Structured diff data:
──────

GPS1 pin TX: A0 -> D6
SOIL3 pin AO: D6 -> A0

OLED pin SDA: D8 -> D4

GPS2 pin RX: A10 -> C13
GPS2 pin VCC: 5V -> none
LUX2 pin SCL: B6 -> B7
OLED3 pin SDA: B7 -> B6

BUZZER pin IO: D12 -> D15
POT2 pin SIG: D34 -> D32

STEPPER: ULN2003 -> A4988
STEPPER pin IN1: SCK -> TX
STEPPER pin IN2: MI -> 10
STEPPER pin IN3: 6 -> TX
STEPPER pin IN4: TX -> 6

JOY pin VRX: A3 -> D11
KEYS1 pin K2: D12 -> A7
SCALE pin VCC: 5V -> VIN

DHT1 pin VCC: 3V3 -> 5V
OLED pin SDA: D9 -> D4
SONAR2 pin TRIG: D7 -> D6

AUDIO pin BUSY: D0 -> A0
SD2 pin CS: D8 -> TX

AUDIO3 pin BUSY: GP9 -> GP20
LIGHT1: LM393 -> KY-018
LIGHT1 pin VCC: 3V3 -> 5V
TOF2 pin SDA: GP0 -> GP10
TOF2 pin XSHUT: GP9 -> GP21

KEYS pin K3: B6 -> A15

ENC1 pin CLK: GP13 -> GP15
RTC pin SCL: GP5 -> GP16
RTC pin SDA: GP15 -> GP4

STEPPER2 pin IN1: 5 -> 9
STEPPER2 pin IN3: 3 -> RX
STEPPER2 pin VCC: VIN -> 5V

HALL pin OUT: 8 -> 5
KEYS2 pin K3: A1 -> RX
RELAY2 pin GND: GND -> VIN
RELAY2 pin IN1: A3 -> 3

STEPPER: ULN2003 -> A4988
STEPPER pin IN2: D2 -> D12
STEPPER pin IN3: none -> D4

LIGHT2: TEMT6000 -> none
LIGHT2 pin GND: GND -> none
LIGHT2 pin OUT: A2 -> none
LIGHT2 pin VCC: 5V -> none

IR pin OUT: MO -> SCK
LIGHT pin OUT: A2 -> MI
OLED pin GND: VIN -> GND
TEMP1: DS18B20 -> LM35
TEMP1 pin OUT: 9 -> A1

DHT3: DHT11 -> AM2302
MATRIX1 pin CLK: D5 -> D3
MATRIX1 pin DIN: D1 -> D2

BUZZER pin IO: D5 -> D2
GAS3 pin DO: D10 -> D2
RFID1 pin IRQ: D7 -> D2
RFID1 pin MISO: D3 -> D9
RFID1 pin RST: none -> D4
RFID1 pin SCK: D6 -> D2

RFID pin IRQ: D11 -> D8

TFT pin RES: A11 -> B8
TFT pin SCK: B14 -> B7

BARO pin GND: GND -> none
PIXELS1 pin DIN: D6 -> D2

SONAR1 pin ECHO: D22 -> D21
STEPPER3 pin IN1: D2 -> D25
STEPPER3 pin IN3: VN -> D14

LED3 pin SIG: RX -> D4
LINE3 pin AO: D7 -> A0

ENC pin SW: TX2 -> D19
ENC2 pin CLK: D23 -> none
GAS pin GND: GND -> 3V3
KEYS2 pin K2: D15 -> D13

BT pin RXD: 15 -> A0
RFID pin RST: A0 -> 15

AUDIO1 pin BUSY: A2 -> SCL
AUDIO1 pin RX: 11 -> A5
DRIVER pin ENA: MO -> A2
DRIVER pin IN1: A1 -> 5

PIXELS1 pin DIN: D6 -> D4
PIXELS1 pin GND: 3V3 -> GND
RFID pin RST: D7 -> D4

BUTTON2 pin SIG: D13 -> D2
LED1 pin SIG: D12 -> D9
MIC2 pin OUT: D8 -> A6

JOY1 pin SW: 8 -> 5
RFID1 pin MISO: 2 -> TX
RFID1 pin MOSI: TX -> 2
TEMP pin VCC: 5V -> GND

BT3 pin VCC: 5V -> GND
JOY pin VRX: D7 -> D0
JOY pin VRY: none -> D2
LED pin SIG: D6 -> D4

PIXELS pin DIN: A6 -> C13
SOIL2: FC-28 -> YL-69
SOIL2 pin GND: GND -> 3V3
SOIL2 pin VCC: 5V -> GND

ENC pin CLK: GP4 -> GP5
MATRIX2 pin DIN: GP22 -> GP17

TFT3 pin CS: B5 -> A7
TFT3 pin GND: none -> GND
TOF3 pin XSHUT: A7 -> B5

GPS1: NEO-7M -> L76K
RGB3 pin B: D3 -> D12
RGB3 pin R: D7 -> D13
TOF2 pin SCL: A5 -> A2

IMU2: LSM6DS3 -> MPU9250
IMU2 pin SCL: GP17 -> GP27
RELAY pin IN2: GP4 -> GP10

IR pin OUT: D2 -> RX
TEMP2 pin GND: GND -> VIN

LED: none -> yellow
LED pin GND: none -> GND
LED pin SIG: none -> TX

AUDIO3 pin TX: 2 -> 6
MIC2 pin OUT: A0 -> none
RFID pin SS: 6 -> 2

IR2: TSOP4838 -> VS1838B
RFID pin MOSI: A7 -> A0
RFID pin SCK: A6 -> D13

──────

DIRECTIONS: Give the number of lines in the entries that hold the string "MISO", and add nothing else.

EXERCISE RESPONSE: 2